EXERCISE DESCRIPTION:
Skip all lines in the entries below that come before the one containing "green wallet [91,130,196,166]". Repeat that line and the rest exactly.

Stored records
╔══
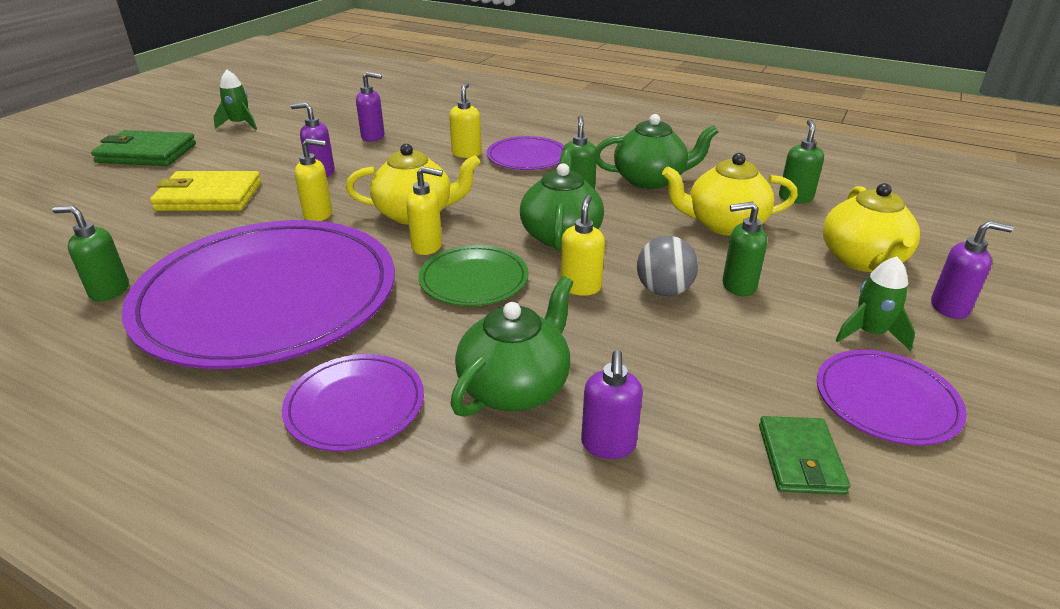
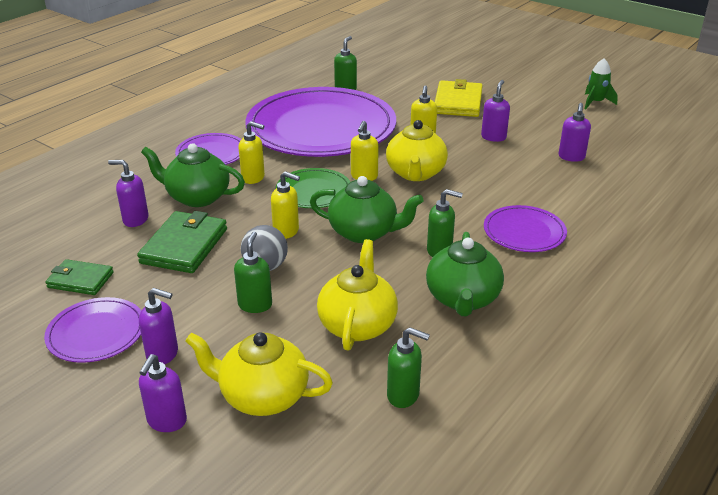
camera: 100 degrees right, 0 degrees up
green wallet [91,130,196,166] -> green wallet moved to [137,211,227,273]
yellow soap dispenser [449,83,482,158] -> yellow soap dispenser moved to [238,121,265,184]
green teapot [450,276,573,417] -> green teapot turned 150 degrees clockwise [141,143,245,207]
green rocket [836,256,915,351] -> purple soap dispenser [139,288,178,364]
╚══
SOLUTION TO THIS TASK:
green wallet [91,130,196,166] -> green wallet moved to [137,211,227,273]
yellow soap dispenser [449,83,482,158] -> yellow soap dispenser moved to [238,121,265,184]
green teapot [450,276,573,417] -> green teapot turned 150 degrees clockwise [141,143,245,207]
green rocket [836,256,915,351] -> purple soap dispenser [139,288,178,364]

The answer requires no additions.